__Work instruction__
Read through the material below and copy each line in which the word "pink" occurs.

__Data__

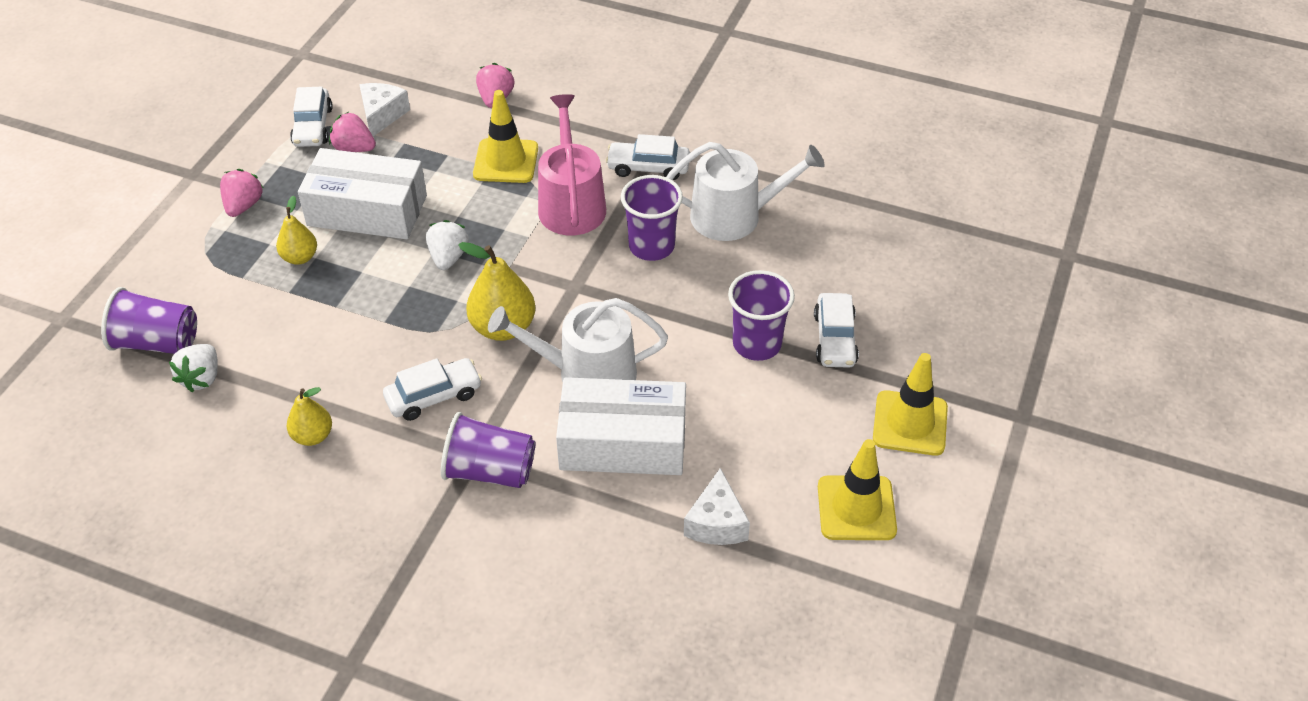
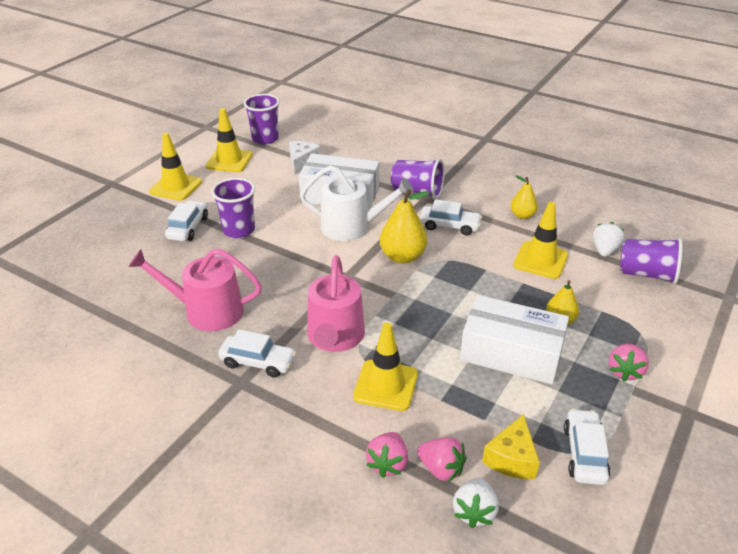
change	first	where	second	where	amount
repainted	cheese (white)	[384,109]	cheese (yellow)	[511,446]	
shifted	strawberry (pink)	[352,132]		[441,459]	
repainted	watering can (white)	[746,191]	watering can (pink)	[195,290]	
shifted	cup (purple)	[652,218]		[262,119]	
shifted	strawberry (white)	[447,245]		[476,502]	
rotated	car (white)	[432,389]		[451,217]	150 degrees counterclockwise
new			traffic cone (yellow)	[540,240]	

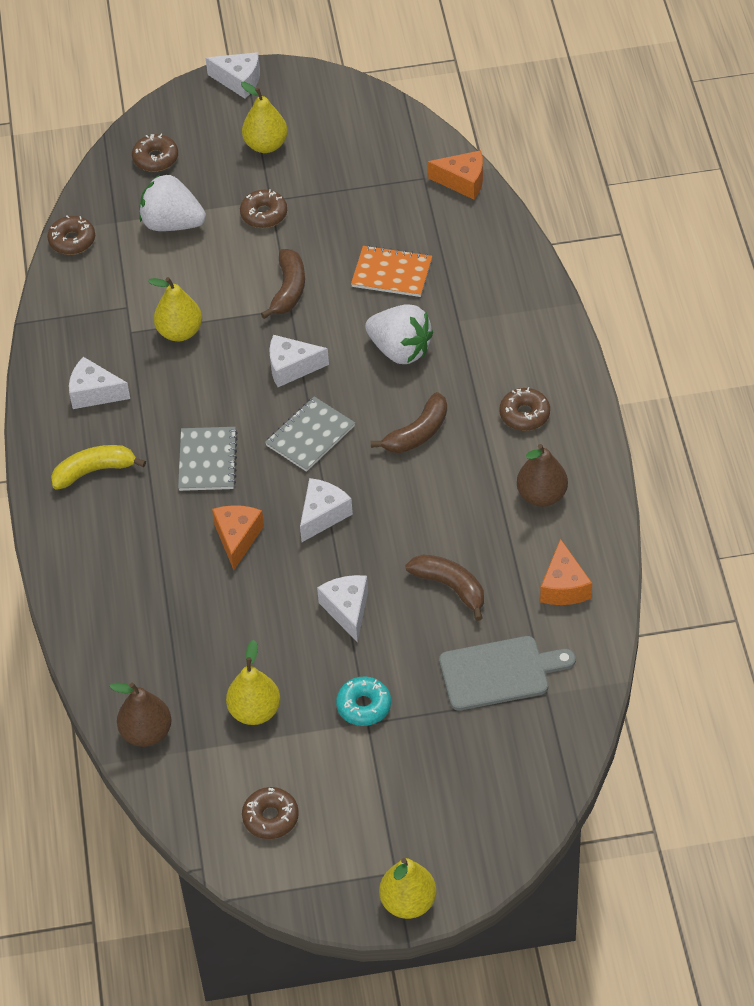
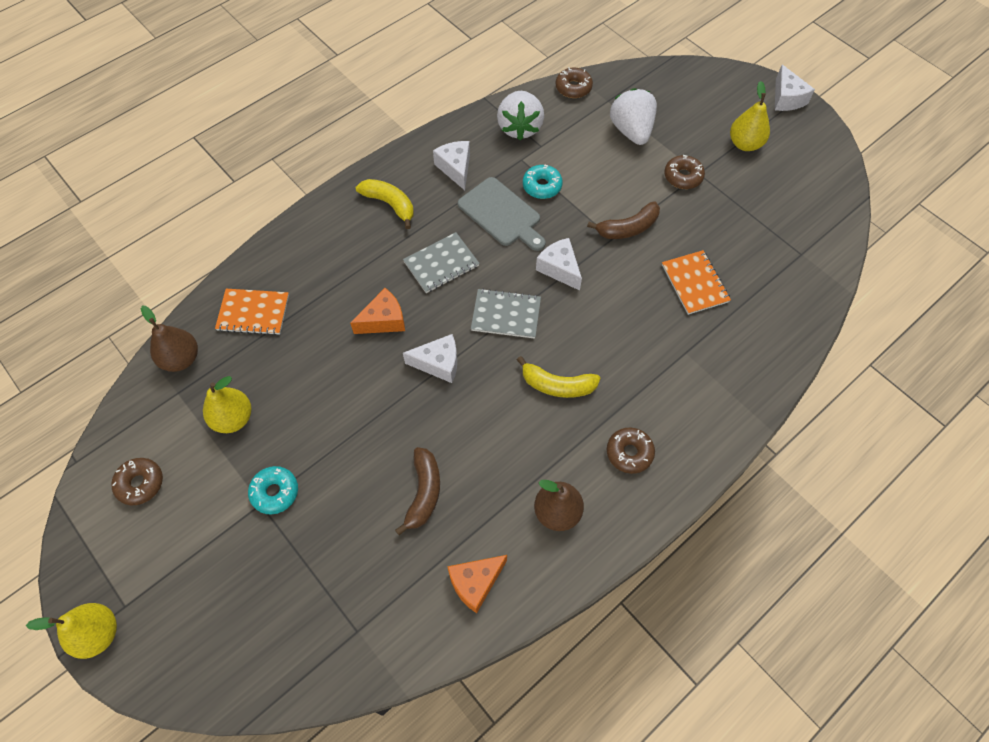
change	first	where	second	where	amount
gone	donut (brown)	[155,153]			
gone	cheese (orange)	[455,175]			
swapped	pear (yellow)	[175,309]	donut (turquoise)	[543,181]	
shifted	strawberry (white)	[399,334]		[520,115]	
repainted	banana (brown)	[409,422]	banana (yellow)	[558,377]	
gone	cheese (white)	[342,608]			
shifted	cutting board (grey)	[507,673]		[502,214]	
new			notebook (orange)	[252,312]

__Exercise solution__
shifted	strawberry (pink)	[352,132]		[441,459]	
repainted	watering can (white)	[746,191]	watering can (pink)	[195,290]	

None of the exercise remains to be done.